#### [Work required]
Check every line of the entries below for the word "size", and copy the ones that have it.

#### [Data to examine]
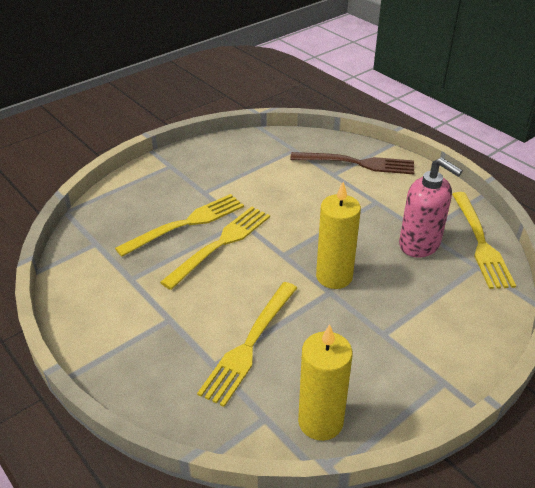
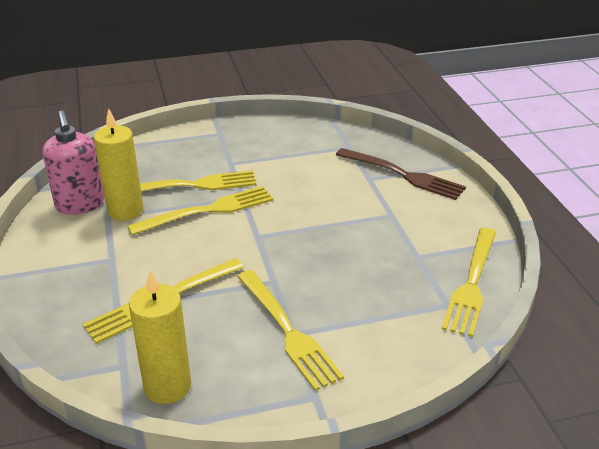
camera: 25 degrees right, 5 degrees down
(334, 276) = (289, 269): yellow candle -> yellow candle (125, 211)
(378, 333) = (288, 331): none -> yellow fork
(420, 244) = (402, 266): pink soap dispenser -> pink soap dispenser (80, 205)

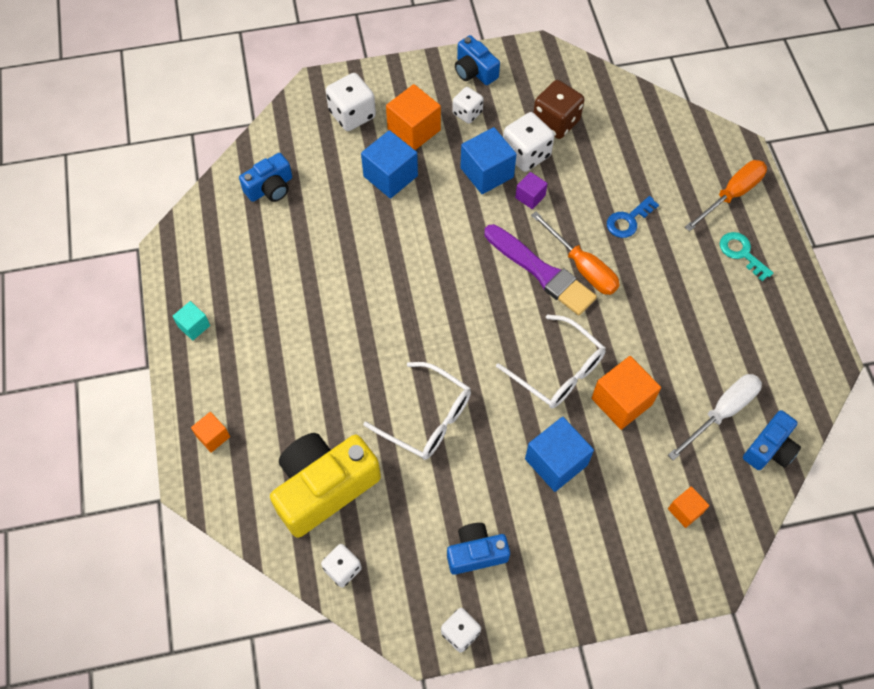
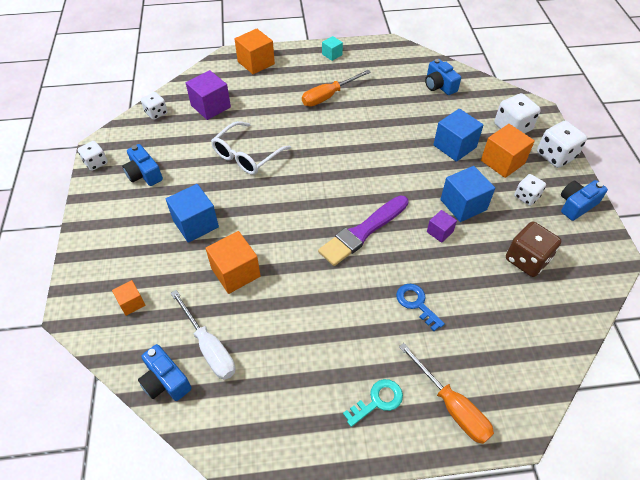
camera: 95 degrees right, 10 degrees down
(213, 436) = (256, 63): orange cube -> orange cube, size x1.81
(324, 487) = (211, 106): yellow camera -> purple cube
(476, 553) = (144, 174): blue camera -> blue camera turned 150 degrees clockwise
(526, 154) = (486, 233): white dice -> white dice (555, 156)
(557, 370) = (271, 233): white glasses -> none
(582, 267) = (367, 261): orange screwdriver -> orange screwdriver (328, 96)

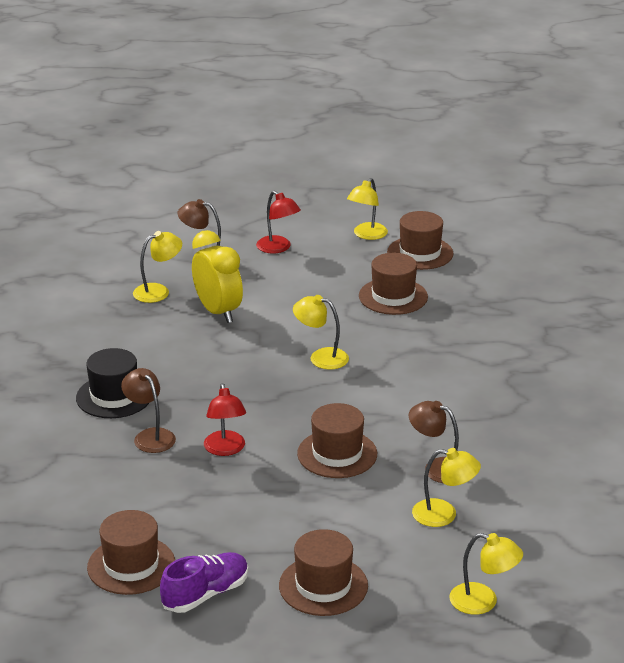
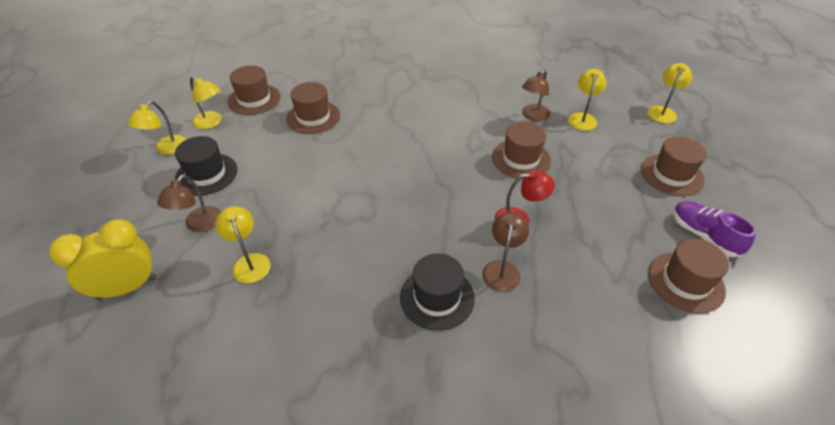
camera: 85 degrees left, 15 degrees up
(150, 436) = (502, 269): brown lamp -> brown lamp turned 135 degrees clockwise
(218, 312) = (304, 218): yellow clock -> yellow clock (127, 288)
(278, 248) = (206, 174): red lamp -> black hat
(321, 357) = (392, 159): yellow lamp -> yellow lamp (166, 149)

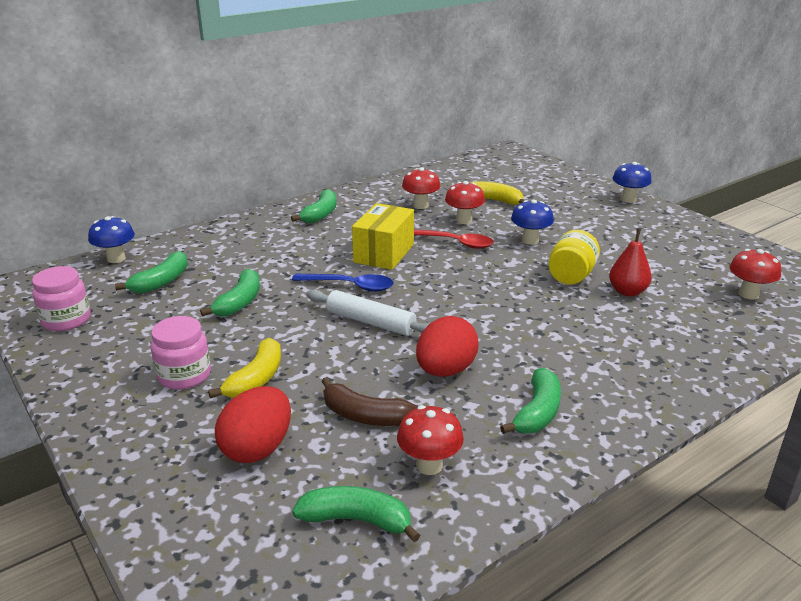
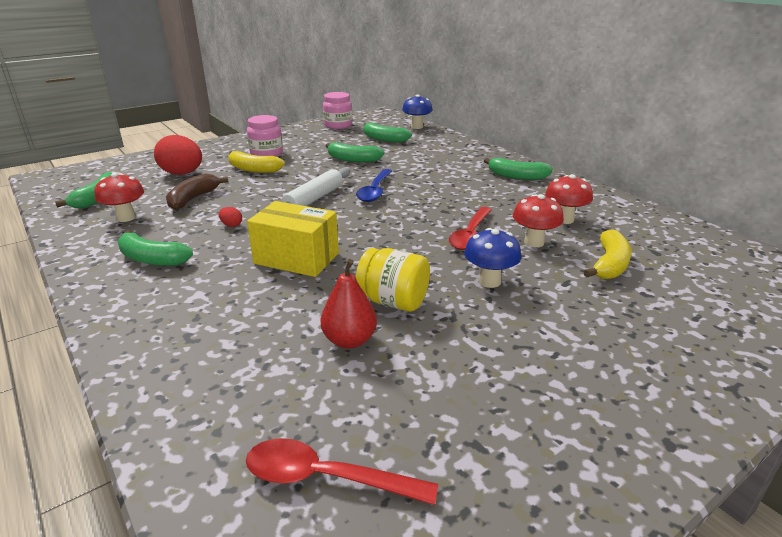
camera: 90 degrees right, 0 degrees up
(384, 253) = (439, 202): yellow box -> yellow box (296, 258)
(445, 370) = (231, 225): red egg -> red egg, size x0.41
(628, 199) = (706, 399): blue mushroom -> none
(748, 294) = (326, 478): red mushroom -> red spoon

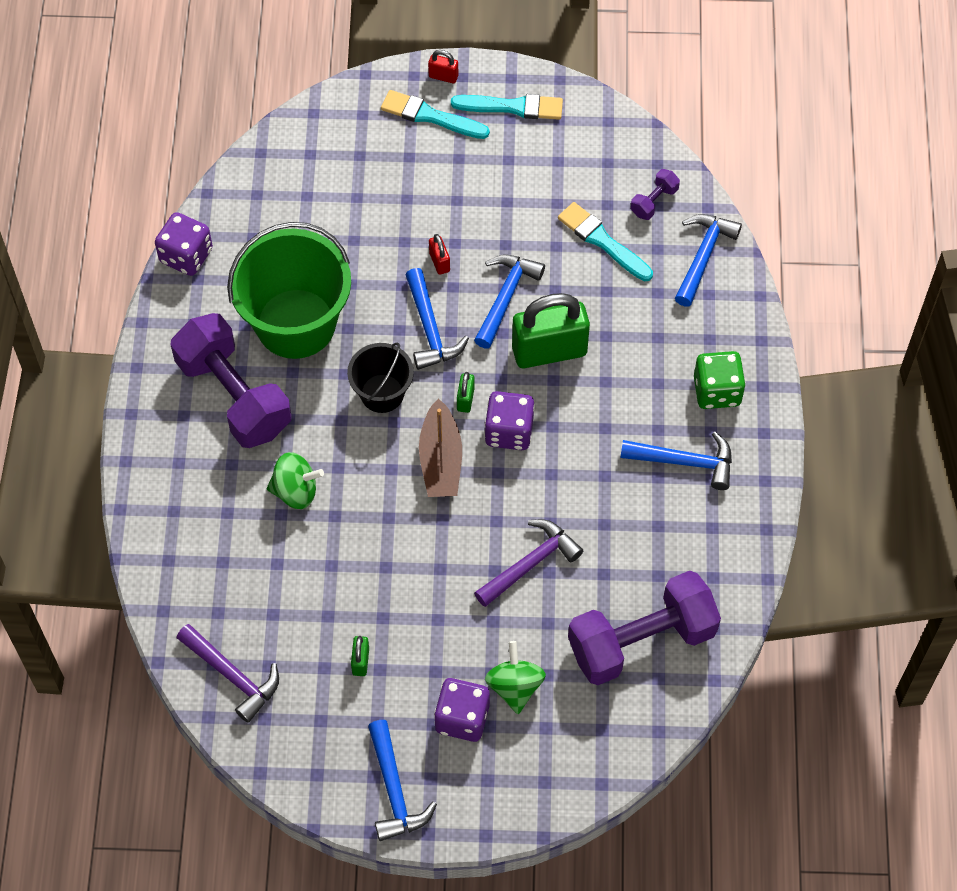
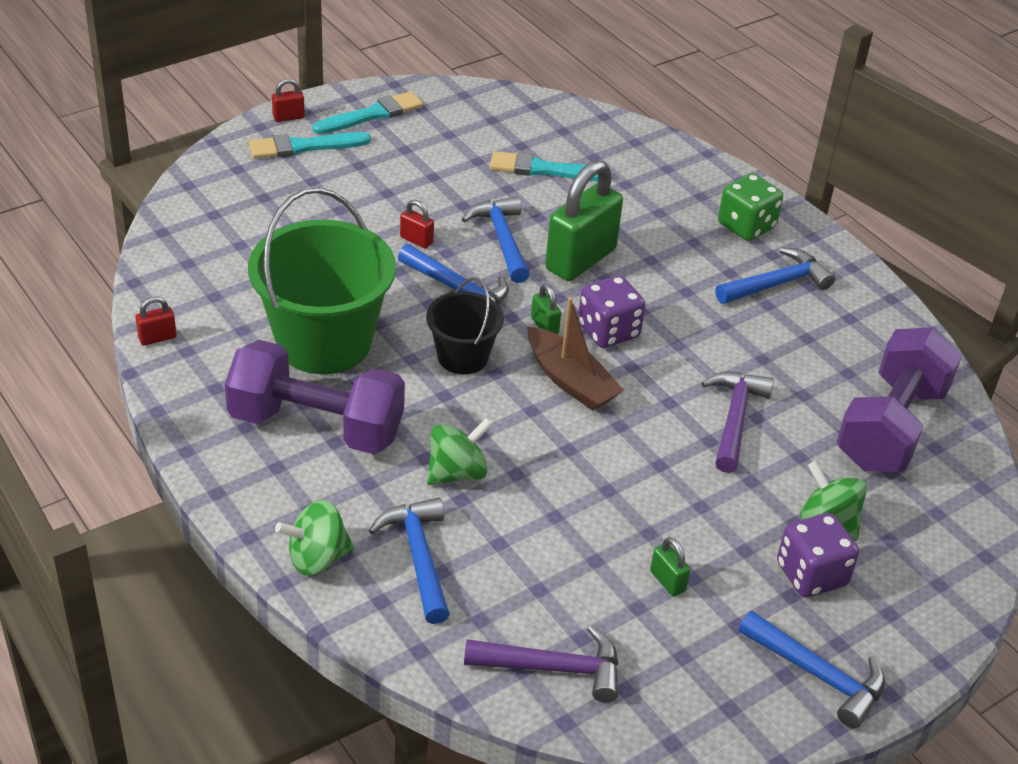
camera: 40 degrees left, 20 degrees down
(154, 503) = (317, 558): none -> green spinning top
(186, 256) = (157, 338): purple dice -> red padlock
(654, 201) = (557, 128): purple dumbbell -> none
(703, 256) = (635, 146): blue hammer -> blue hammer (418, 557)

#### [Response below]
(213, 436) = (256, 63): orange cube -> orange cube, size x1.81
(445, 370) = (231, 225): red egg -> red egg, size x0.41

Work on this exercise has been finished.